▶ **THE PROBLEM**
Look through the lines below and copy each one that includes "cone".

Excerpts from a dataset
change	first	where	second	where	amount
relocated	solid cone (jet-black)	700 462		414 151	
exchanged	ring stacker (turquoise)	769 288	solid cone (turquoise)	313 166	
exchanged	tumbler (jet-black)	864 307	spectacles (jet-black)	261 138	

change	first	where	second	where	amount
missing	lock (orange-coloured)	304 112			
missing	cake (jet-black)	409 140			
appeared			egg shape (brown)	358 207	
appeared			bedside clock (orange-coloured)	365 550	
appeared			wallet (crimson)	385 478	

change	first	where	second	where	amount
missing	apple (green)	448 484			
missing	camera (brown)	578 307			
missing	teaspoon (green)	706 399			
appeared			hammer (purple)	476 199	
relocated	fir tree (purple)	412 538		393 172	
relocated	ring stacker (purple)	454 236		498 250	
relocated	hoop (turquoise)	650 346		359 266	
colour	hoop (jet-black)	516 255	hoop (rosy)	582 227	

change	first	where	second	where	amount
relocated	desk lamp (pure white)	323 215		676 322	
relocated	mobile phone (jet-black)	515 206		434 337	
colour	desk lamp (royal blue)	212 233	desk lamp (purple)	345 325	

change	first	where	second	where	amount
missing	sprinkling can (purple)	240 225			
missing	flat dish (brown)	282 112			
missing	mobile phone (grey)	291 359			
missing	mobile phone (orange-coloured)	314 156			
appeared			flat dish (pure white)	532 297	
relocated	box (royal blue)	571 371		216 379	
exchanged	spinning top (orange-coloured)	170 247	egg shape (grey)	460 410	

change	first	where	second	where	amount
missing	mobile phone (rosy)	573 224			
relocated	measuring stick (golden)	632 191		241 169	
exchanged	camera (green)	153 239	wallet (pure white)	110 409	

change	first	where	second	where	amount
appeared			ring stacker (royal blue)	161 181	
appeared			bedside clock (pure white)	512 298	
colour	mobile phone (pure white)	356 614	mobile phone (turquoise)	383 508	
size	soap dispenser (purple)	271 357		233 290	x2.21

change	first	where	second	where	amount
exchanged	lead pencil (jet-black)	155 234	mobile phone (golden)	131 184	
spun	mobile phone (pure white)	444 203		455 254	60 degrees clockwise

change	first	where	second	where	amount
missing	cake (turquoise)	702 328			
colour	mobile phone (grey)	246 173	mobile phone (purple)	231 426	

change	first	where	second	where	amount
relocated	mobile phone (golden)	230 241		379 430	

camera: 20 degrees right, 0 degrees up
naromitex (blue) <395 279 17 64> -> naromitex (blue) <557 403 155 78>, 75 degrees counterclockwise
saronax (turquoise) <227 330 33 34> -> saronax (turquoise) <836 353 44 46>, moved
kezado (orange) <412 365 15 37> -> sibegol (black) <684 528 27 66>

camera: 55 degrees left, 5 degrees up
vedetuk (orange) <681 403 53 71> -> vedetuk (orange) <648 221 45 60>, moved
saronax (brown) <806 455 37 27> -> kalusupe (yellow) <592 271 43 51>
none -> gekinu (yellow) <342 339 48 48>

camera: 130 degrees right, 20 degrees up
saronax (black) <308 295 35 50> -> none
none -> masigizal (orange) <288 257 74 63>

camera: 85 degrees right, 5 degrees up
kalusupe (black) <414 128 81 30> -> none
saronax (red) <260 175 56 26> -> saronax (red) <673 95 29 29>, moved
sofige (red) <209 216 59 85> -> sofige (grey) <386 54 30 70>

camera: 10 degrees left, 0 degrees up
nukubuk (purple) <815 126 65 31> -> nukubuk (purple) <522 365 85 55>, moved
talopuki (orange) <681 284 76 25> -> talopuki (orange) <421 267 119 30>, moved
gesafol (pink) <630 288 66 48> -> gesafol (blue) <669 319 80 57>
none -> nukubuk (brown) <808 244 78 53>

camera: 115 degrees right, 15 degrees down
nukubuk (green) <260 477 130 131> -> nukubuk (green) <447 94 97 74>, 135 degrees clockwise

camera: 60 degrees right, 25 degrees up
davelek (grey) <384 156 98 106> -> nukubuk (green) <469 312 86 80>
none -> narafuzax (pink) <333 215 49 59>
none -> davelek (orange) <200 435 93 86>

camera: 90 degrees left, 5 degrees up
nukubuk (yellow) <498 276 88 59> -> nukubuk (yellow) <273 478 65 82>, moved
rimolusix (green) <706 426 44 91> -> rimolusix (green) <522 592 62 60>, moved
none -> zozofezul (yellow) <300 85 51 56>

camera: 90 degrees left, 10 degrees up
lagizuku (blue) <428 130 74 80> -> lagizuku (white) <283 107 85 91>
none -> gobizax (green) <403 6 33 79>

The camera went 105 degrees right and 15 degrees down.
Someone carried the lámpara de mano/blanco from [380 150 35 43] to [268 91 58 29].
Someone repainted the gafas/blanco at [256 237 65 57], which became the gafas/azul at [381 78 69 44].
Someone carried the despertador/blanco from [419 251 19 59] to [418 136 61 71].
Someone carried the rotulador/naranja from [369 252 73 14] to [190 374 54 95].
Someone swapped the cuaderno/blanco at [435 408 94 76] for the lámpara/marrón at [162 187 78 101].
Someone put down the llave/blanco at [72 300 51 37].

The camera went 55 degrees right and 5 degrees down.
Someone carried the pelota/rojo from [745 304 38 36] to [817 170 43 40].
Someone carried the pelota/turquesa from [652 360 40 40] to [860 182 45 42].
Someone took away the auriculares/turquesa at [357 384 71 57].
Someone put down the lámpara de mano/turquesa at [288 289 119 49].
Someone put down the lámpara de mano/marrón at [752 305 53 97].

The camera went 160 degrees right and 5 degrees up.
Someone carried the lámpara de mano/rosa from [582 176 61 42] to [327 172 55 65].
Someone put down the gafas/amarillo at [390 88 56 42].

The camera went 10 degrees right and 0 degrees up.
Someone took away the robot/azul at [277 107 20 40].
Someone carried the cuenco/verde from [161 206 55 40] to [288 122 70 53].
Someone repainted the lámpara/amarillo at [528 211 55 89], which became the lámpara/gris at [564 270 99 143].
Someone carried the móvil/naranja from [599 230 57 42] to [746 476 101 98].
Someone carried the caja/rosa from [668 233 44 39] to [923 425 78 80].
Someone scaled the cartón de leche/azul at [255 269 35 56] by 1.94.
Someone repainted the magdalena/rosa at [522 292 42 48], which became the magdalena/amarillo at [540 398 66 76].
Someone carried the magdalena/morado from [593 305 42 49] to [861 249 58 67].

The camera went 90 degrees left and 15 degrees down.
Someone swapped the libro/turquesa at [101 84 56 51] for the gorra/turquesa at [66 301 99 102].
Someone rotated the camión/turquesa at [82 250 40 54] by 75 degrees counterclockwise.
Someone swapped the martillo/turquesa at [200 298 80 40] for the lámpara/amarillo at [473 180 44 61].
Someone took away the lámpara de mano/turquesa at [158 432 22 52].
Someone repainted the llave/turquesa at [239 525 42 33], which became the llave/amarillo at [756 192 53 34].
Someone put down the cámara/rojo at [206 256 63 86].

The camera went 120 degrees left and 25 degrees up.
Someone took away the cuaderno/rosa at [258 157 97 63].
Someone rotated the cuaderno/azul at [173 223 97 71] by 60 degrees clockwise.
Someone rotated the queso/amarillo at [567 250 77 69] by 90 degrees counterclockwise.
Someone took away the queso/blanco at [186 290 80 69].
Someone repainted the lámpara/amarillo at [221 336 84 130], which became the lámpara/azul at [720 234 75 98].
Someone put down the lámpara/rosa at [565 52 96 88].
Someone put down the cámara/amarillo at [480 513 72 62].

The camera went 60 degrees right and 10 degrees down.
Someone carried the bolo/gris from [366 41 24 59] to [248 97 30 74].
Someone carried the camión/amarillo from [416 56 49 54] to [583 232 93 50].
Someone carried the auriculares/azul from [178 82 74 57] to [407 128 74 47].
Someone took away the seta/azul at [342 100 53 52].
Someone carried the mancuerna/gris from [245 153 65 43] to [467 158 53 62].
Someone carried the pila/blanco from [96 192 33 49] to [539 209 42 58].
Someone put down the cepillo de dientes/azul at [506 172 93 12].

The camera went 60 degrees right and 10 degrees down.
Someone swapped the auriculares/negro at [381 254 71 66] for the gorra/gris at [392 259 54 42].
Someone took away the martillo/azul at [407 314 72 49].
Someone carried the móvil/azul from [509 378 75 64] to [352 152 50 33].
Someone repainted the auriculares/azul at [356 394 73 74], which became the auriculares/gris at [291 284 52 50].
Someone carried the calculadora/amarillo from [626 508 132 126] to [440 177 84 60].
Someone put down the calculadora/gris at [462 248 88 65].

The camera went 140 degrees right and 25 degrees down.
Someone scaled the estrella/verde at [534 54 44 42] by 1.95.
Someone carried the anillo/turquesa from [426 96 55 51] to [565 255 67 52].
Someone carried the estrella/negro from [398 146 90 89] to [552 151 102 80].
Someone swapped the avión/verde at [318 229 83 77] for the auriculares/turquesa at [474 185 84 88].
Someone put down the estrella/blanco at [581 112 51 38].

▶ **ANSWER FOR THIS EXERCISE**
relocated	solid cone (jet-black)	700 462		414 151	
exchanged	ring stacker (turquoise)	769 288	solid cone (turquoise)	313 166	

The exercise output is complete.